*Required action*
Scan the records below for the line with "cyan circle: (791, 1108)" and the line with "black triangle: (798, 1736)". Repeat those two lines and every line between them exactly, and nothing else.

*Input data*
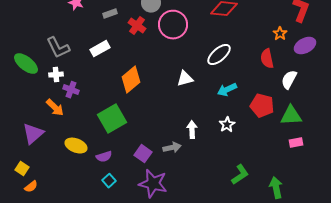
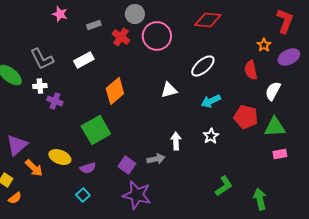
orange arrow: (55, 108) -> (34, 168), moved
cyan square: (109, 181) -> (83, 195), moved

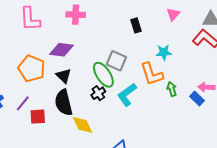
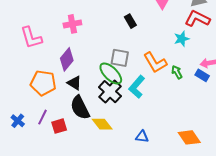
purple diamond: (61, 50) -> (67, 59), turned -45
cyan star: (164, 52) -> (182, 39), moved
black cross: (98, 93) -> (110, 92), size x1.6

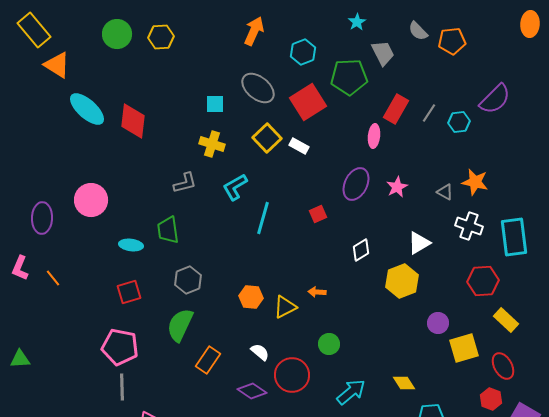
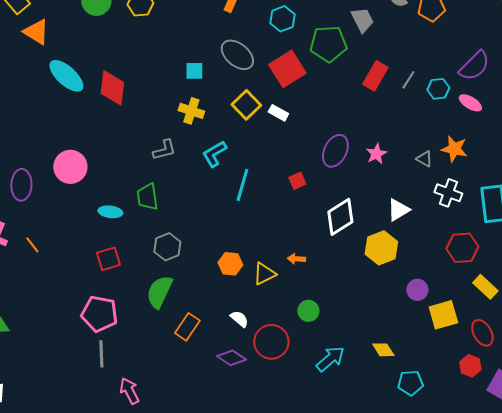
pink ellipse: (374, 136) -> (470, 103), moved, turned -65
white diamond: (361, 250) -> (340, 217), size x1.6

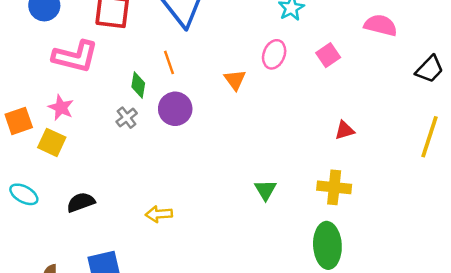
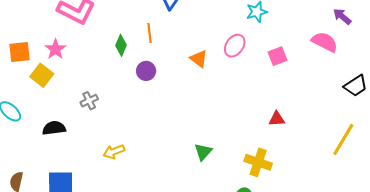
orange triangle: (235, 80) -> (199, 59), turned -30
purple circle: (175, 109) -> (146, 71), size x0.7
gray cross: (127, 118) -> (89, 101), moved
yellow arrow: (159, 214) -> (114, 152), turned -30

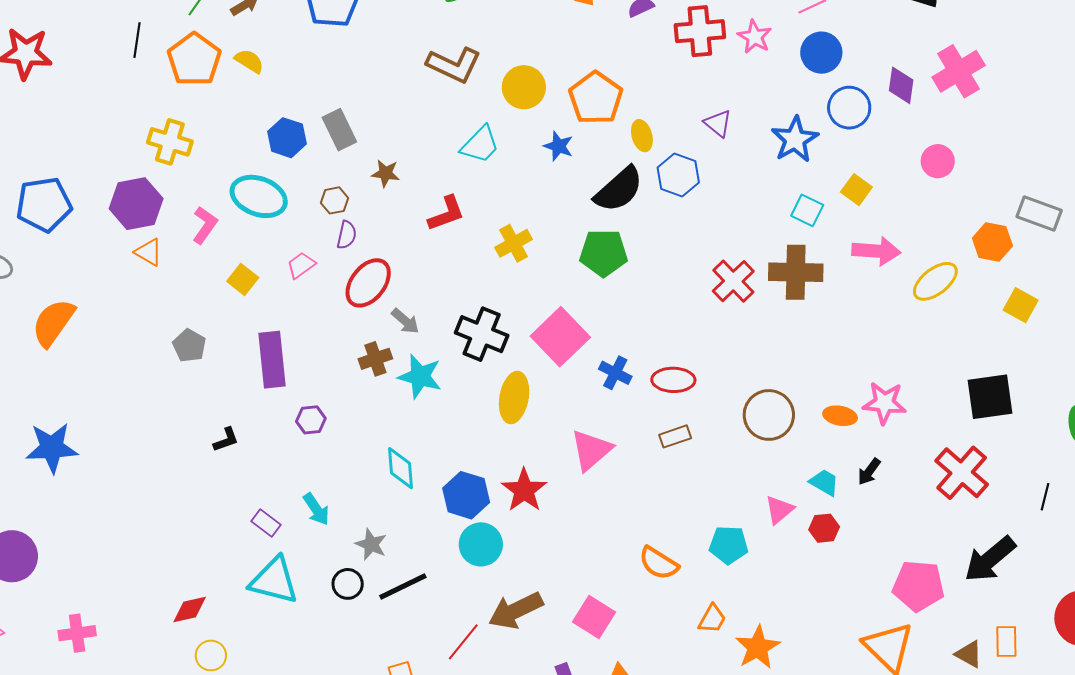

* * *

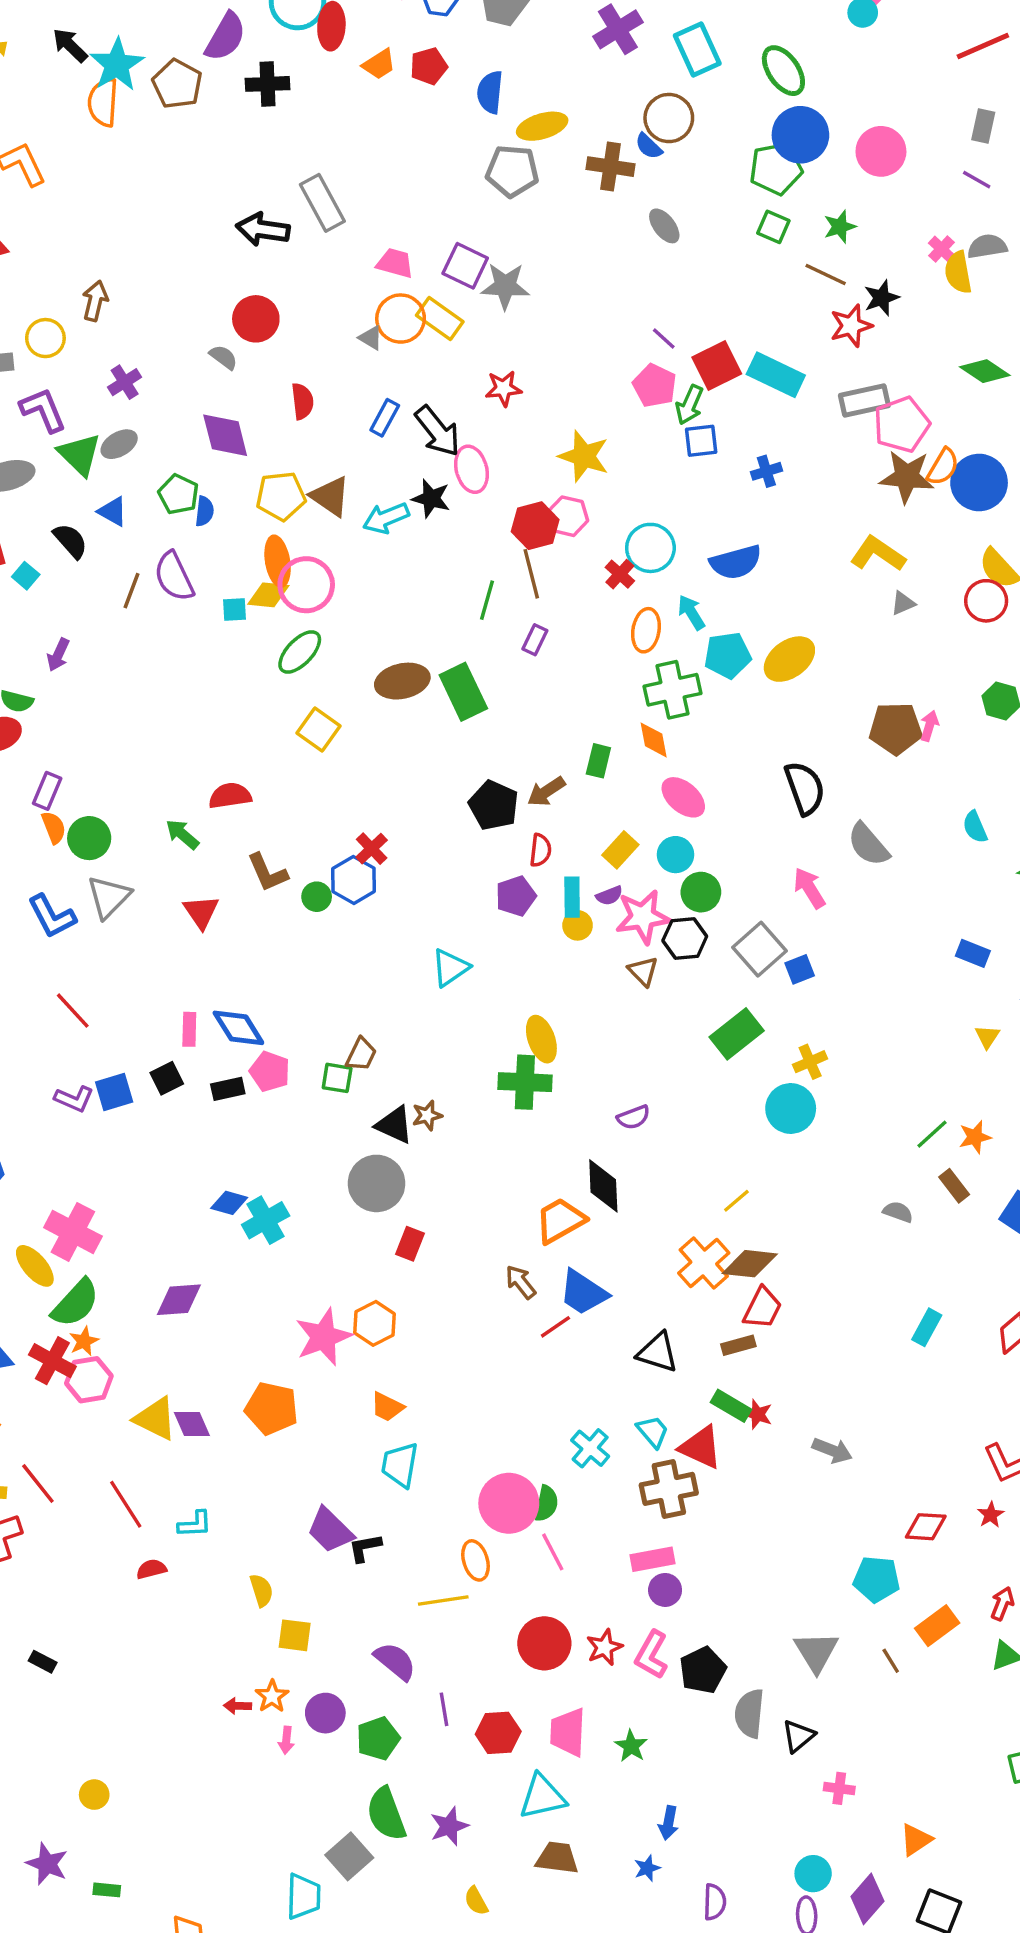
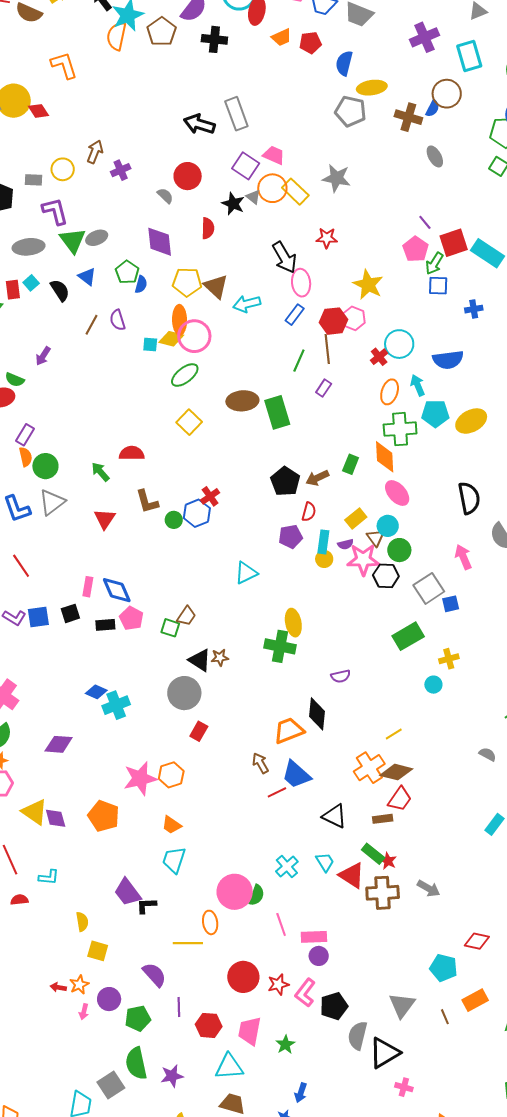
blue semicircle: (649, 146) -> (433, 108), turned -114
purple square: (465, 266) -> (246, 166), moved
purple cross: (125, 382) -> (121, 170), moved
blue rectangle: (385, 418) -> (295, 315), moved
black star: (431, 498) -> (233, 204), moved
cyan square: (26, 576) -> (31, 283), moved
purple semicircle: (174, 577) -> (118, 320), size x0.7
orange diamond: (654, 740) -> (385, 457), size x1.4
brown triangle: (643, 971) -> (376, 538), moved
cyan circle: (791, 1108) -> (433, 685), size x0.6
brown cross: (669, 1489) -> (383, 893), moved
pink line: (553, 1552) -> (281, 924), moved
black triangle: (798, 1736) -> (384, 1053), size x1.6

--

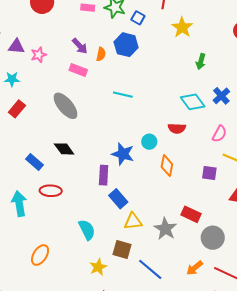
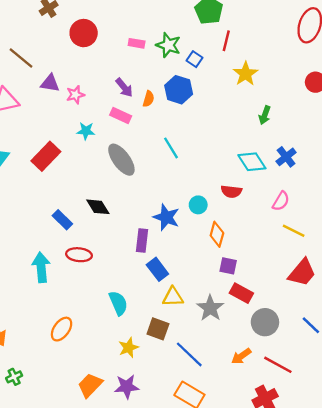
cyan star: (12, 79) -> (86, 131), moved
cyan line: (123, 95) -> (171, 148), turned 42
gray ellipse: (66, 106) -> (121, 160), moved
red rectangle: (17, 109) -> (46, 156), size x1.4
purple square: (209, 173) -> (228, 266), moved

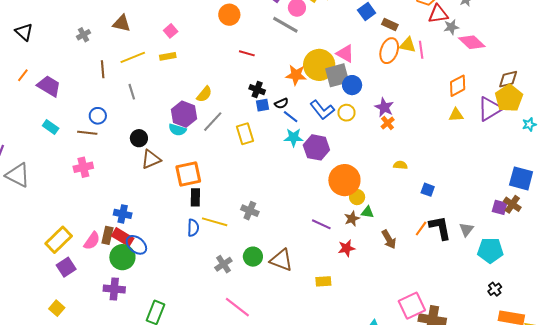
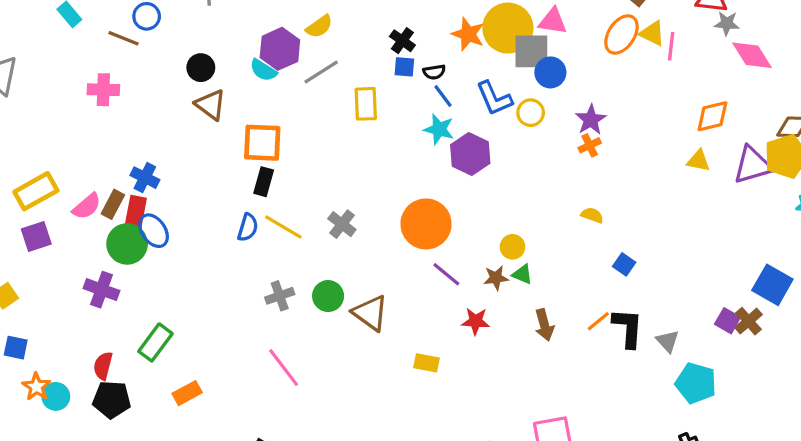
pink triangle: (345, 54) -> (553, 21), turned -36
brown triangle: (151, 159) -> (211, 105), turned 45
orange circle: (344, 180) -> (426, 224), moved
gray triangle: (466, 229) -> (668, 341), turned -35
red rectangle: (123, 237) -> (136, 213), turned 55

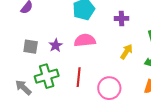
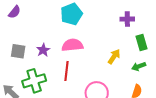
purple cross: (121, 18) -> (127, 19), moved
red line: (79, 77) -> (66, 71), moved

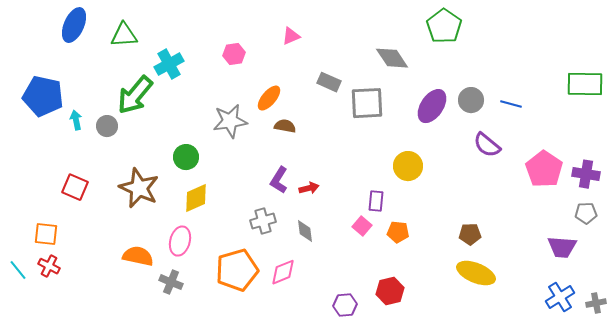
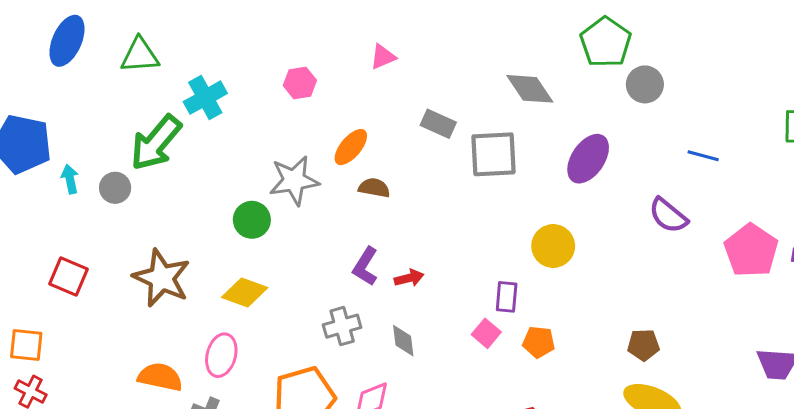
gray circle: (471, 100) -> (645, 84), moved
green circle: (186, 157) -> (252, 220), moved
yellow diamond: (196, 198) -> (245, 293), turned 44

*Task response*
cyan circle: (791, 1108) -> (433, 685), size x0.6
brown cross: (669, 1489) -> (383, 893), moved
pink line: (553, 1552) -> (281, 924), moved
black triangle: (798, 1736) -> (384, 1053), size x1.6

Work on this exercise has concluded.